■ What the exercise asks
From the listing, collect all lines containing the word "dispenser".

Top of Dataset excerpts

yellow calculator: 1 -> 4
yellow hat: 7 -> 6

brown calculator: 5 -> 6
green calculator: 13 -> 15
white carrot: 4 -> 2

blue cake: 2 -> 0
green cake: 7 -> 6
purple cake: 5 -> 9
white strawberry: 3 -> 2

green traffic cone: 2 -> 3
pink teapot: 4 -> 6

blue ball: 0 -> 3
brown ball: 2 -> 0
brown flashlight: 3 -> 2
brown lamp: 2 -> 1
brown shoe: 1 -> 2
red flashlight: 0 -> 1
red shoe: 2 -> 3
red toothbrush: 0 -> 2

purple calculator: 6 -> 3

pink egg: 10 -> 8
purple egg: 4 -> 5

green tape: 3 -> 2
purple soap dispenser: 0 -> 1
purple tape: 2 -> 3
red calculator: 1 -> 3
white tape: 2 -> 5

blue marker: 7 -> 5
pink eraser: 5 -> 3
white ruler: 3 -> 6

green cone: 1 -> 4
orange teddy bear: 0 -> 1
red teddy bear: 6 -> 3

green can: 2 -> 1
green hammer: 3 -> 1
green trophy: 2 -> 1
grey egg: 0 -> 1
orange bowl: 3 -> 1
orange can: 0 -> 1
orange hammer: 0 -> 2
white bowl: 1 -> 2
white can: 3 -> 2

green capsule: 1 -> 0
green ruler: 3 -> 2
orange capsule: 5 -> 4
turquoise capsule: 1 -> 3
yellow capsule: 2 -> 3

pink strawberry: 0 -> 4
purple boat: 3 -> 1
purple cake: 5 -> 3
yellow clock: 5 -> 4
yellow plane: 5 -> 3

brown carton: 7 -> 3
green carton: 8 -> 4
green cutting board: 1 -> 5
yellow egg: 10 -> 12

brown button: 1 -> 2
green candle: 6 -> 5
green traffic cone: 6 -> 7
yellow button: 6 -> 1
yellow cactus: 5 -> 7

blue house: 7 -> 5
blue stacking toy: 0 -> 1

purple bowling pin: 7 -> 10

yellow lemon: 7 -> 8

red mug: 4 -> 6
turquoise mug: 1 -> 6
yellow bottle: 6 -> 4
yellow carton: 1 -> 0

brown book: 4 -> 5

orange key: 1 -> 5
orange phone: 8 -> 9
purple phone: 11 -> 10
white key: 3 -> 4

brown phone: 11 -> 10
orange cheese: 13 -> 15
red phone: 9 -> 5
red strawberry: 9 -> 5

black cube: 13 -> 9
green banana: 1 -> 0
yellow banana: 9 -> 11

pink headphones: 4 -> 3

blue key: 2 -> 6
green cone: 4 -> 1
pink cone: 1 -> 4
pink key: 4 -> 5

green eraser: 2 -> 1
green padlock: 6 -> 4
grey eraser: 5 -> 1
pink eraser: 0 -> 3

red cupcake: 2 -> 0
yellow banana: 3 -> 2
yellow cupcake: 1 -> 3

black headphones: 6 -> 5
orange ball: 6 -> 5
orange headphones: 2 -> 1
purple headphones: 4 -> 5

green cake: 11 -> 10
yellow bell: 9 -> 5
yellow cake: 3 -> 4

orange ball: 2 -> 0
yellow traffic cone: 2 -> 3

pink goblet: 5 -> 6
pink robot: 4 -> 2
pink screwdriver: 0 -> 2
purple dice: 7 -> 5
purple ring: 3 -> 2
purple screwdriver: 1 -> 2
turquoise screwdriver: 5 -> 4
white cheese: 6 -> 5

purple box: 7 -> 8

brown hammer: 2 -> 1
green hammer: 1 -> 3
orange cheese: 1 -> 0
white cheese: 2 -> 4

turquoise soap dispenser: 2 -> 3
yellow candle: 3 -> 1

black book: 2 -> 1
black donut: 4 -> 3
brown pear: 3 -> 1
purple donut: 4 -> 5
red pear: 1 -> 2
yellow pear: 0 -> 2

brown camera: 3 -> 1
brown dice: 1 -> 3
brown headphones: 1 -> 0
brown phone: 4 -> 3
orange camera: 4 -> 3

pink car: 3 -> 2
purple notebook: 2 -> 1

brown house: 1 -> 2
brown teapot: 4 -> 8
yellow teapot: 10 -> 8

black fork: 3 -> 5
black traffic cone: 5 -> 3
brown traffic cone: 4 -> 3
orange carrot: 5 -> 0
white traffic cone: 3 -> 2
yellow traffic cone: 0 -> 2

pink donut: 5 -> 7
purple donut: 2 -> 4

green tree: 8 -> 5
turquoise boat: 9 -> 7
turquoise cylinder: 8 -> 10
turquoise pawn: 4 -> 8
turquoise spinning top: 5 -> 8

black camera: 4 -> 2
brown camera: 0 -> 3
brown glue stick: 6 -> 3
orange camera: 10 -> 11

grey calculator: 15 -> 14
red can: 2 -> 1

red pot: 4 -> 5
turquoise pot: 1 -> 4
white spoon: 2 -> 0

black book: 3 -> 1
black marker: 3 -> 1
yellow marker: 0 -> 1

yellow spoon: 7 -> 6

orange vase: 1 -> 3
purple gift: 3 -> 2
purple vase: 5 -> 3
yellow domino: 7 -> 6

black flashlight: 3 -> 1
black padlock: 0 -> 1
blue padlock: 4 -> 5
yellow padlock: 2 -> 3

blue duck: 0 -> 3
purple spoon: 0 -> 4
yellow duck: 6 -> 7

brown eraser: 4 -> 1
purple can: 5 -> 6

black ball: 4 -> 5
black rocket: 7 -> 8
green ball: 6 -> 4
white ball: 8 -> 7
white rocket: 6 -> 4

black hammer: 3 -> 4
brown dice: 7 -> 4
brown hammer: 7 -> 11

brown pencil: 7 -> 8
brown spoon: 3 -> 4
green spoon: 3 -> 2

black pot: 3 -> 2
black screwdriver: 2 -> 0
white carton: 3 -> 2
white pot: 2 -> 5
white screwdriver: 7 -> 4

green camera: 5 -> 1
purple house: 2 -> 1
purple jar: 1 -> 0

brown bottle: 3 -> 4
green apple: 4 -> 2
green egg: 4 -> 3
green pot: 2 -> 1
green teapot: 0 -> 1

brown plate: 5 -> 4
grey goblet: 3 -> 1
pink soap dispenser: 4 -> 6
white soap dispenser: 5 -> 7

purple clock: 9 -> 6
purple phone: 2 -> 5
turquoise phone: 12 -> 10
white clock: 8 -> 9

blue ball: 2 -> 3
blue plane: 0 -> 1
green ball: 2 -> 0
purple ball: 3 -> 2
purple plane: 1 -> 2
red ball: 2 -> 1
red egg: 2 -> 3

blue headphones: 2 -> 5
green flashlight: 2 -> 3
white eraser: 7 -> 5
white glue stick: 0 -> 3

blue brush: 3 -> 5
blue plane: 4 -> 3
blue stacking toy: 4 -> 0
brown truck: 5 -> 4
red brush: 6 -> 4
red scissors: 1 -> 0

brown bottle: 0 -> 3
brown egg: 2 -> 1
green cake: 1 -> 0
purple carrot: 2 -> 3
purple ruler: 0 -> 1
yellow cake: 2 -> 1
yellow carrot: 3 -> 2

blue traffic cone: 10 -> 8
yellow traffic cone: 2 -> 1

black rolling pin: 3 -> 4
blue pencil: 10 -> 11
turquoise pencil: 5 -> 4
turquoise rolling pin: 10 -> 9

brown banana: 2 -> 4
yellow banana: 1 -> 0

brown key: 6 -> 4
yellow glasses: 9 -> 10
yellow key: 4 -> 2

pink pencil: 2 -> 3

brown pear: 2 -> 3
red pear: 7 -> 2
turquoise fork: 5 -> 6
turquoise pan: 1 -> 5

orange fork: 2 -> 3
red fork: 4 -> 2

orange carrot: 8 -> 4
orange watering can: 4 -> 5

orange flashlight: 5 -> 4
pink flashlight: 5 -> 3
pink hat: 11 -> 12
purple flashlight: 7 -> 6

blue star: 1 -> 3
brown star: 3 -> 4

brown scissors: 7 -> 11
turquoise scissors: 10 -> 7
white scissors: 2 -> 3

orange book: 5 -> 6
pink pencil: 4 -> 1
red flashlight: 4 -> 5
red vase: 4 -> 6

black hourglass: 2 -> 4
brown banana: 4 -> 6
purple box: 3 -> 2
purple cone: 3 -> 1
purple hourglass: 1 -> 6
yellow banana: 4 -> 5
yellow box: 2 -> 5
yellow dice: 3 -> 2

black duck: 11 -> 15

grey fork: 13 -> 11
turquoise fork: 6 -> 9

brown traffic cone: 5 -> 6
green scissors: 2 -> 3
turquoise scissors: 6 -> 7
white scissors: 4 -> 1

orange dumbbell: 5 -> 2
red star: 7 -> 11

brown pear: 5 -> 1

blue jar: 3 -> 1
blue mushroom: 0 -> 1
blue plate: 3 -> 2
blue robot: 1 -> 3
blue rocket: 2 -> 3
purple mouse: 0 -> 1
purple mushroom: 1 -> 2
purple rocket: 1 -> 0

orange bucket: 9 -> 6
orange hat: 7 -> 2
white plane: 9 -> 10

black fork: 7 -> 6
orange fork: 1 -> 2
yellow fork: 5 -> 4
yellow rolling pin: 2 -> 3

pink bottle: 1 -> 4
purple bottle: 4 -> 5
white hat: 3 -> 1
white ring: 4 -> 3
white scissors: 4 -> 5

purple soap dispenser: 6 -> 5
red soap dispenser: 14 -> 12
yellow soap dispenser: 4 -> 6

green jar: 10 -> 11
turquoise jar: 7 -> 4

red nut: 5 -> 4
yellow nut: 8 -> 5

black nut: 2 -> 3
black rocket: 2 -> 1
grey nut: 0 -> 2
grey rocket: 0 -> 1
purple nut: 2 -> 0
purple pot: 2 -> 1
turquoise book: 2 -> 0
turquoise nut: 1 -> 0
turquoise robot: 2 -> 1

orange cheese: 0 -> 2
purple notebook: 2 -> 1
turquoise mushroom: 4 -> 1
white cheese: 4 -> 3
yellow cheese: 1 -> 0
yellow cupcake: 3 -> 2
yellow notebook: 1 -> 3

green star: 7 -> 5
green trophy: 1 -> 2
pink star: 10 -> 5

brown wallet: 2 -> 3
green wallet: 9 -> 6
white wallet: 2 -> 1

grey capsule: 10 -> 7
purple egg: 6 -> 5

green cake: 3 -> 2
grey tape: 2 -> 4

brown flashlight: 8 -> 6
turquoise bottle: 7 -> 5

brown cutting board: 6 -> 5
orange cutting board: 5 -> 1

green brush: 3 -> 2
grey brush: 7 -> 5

Bottom of Dataset excerpts

■ Answer for the task
purple soap dispenser: 0 -> 1
turquoise soap dispenser: 2 -> 3
pink soap dispenser: 4 -> 6
white soap dispenser: 5 -> 7
purple soap dispenser: 6 -> 5
red soap dispenser: 14 -> 12
yellow soap dispenser: 4 -> 6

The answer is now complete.